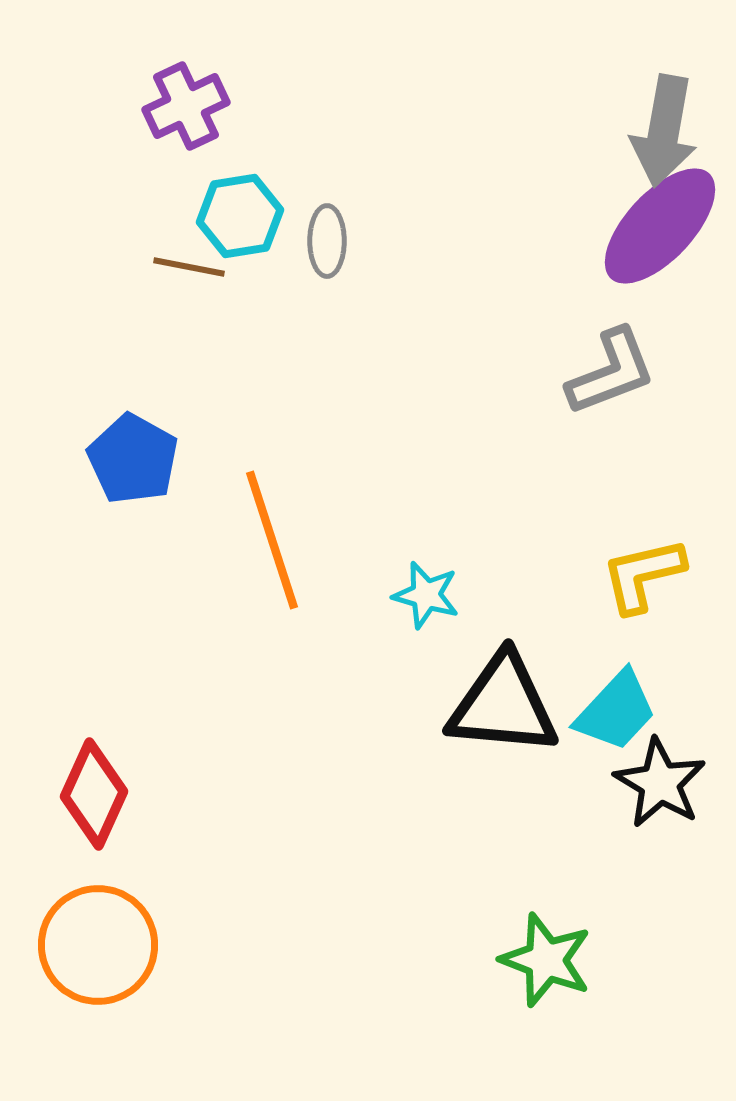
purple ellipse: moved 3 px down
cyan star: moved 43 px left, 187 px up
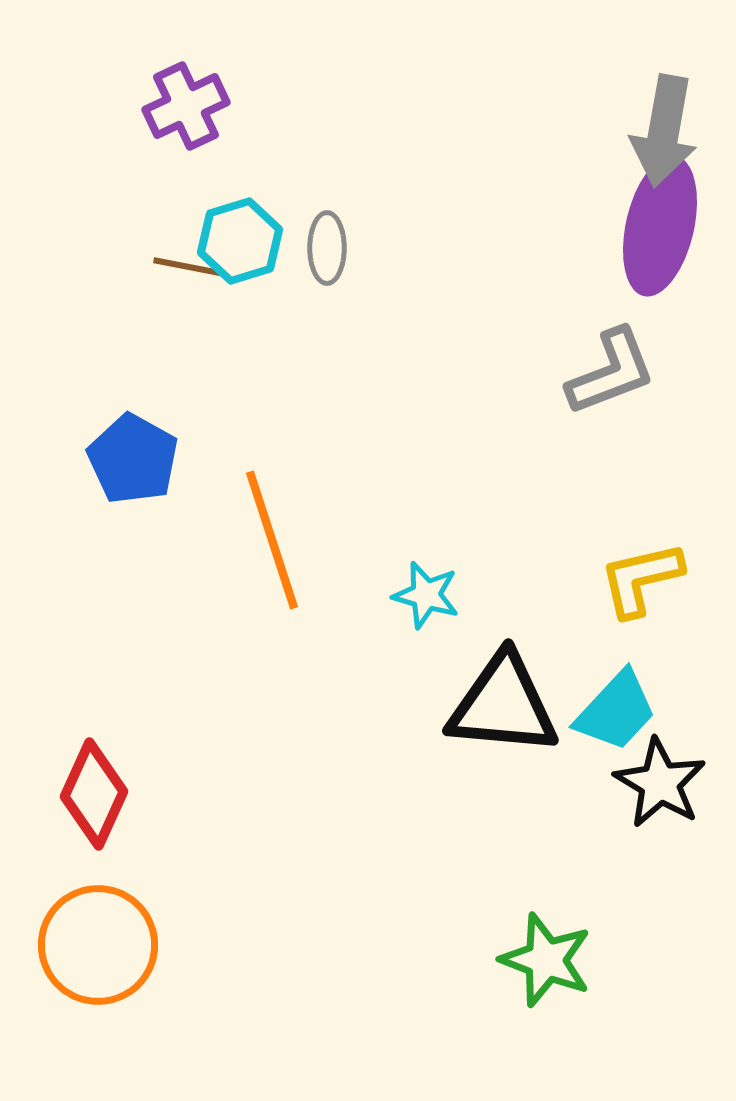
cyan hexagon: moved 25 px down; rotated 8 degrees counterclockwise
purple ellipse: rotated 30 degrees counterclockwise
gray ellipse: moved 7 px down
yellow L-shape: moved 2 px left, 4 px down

◆ EXERCISE OBJECTIVE: Copy out every motion and rotation line from the material above without changing a word, and leave the picture markers out of your answer.

◆ THE OUTPUT:
purple ellipse: moved 3 px down
cyan star: moved 43 px left, 187 px up
cyan hexagon: moved 25 px down; rotated 8 degrees counterclockwise
purple ellipse: rotated 30 degrees counterclockwise
gray ellipse: moved 7 px down
yellow L-shape: moved 2 px left, 4 px down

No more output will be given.